- _REQUEST_
Which lines in the records below mention the word "turquoise"? Copy each one out.

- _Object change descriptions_

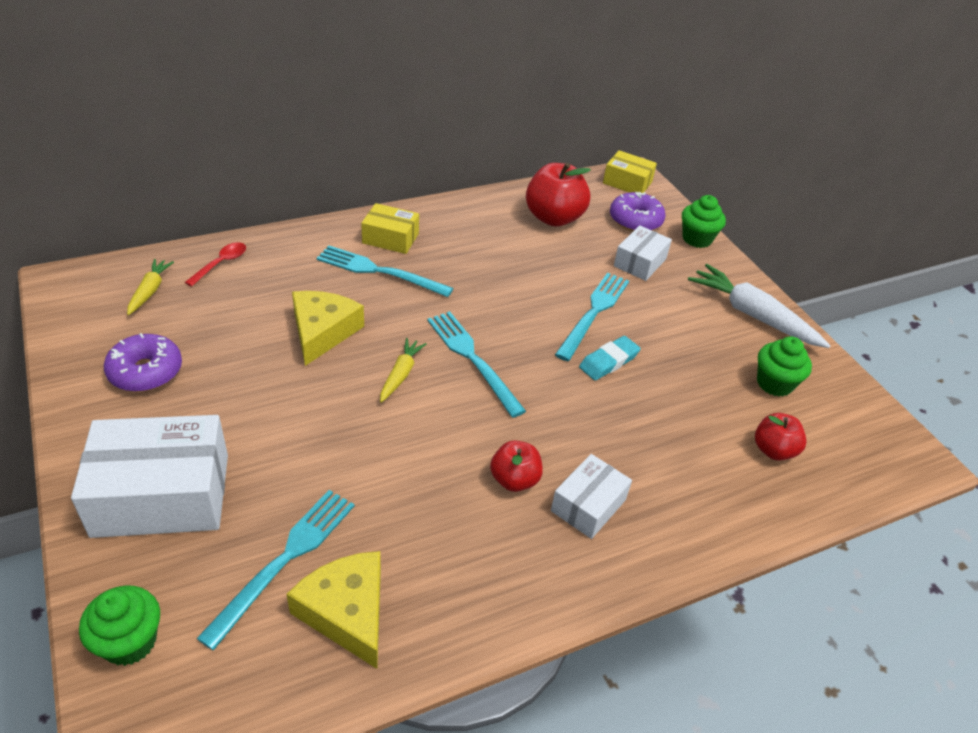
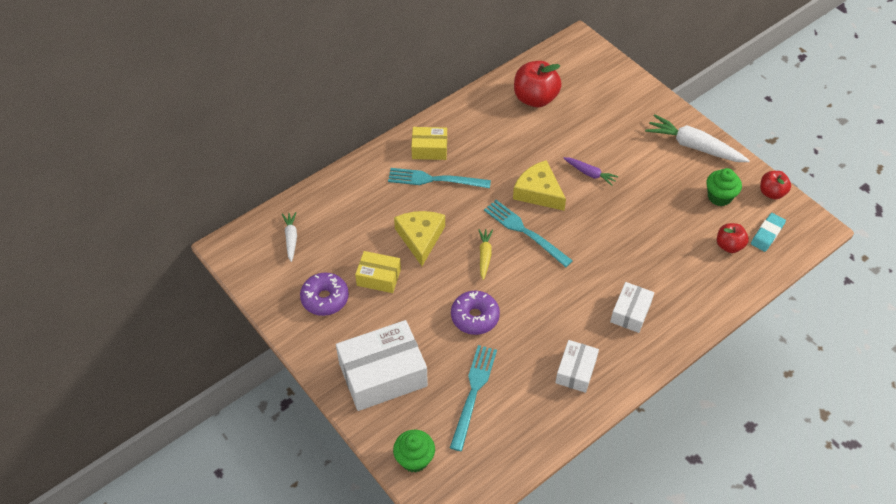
camera: 10 degrees left, 10 degrees up
(150, 291) = (291, 238): yellow carrot -> white carrot
(221, 264) = (325, 203): red spoon -> none
(347, 612) = (521, 412): yellow cheese -> yellow cheese (538, 192)
(514, 480) = (582, 308): red apple -> red apple (771, 193)
(594, 313) = (589, 173): turquoise fork -> purple carrot
(609, 361) = (611, 209): turquoise eraser -> turquoise eraser (767, 234)
(627, 182) = (576, 49): yellow box -> yellow box (378, 277)
(635, 220) = (593, 85): purple donut -> purple donut (475, 317)
(640, 262) = (607, 122): white box -> white box (576, 371)
(697, 239) = (640, 90): green cupcake -> none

- _RESULT OF THIS TASK_
(594, 313) = (589, 173): turquoise fork -> purple carrot
(609, 361) = (611, 209): turquoise eraser -> turquoise eraser (767, 234)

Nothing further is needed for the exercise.